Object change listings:
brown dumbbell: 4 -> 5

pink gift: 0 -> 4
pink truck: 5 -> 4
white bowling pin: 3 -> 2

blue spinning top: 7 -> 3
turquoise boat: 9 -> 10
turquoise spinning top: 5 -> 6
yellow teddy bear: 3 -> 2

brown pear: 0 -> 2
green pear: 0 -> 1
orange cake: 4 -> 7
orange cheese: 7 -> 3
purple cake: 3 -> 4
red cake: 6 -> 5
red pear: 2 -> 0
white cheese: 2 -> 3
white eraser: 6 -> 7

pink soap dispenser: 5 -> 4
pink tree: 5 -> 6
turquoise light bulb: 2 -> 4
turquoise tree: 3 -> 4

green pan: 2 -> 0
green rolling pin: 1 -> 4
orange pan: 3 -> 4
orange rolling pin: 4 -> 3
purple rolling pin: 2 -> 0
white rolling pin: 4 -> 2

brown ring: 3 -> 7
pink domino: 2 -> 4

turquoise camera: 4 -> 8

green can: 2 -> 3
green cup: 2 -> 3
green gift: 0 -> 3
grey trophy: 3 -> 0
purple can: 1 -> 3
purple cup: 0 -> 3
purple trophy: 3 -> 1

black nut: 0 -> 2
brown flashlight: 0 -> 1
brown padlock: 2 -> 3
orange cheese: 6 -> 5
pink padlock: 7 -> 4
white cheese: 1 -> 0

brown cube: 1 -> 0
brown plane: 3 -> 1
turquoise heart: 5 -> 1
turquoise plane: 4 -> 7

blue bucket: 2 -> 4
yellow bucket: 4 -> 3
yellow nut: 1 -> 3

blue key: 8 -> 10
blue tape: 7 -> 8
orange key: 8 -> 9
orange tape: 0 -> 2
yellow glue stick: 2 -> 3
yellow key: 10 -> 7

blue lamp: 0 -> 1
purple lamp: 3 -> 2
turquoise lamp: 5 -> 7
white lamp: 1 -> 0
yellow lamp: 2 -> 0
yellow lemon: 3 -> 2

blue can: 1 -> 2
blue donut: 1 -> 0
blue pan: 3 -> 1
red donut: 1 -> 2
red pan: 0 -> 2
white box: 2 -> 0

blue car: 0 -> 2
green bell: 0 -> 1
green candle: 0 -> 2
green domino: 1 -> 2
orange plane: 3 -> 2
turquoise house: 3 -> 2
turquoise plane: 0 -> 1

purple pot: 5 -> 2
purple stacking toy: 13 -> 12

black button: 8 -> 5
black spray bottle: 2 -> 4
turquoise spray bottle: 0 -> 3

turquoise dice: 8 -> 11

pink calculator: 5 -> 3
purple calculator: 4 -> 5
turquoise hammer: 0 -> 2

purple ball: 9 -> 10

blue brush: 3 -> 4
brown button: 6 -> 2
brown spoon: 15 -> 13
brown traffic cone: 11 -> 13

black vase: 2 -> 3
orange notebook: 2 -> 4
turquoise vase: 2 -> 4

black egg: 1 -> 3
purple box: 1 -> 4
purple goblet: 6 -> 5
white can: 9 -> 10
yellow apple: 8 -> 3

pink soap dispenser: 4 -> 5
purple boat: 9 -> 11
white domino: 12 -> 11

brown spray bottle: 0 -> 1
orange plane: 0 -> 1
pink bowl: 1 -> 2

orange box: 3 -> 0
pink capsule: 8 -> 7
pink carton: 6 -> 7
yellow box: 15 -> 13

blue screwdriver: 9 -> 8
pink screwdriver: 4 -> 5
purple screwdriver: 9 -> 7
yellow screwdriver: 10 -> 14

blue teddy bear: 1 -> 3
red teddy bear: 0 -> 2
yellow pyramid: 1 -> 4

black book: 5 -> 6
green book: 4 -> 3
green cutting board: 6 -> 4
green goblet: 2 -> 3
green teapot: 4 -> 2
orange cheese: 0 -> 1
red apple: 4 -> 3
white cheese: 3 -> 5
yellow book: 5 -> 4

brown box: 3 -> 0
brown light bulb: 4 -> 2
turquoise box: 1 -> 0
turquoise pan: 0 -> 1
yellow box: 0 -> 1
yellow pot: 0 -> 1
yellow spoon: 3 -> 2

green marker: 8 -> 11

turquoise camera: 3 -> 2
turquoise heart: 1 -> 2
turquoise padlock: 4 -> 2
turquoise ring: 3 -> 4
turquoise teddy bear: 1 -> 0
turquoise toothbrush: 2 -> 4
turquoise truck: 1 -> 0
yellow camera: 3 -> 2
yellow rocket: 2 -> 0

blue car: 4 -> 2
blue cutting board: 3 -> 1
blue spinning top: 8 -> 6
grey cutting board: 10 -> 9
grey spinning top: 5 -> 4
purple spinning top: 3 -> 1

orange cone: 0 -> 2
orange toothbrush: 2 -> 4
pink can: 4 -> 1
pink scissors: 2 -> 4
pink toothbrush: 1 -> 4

# WORK INSTRUCTIONS:
All that is wanted is the stretch of lines above from the one containing "grey trophy: 3 -> 0" through the one containing "white lamp: 1 -> 0", duplicated exactly.

# RESULT:
grey trophy: 3 -> 0
purple can: 1 -> 3
purple cup: 0 -> 3
purple trophy: 3 -> 1

black nut: 0 -> 2
brown flashlight: 0 -> 1
brown padlock: 2 -> 3
orange cheese: 6 -> 5
pink padlock: 7 -> 4
white cheese: 1 -> 0

brown cube: 1 -> 0
brown plane: 3 -> 1
turquoise heart: 5 -> 1
turquoise plane: 4 -> 7

blue bucket: 2 -> 4
yellow bucket: 4 -> 3
yellow nut: 1 -> 3

blue key: 8 -> 10
blue tape: 7 -> 8
orange key: 8 -> 9
orange tape: 0 -> 2
yellow glue stick: 2 -> 3
yellow key: 10 -> 7

blue lamp: 0 -> 1
purple lamp: 3 -> 2
turquoise lamp: 5 -> 7
white lamp: 1 -> 0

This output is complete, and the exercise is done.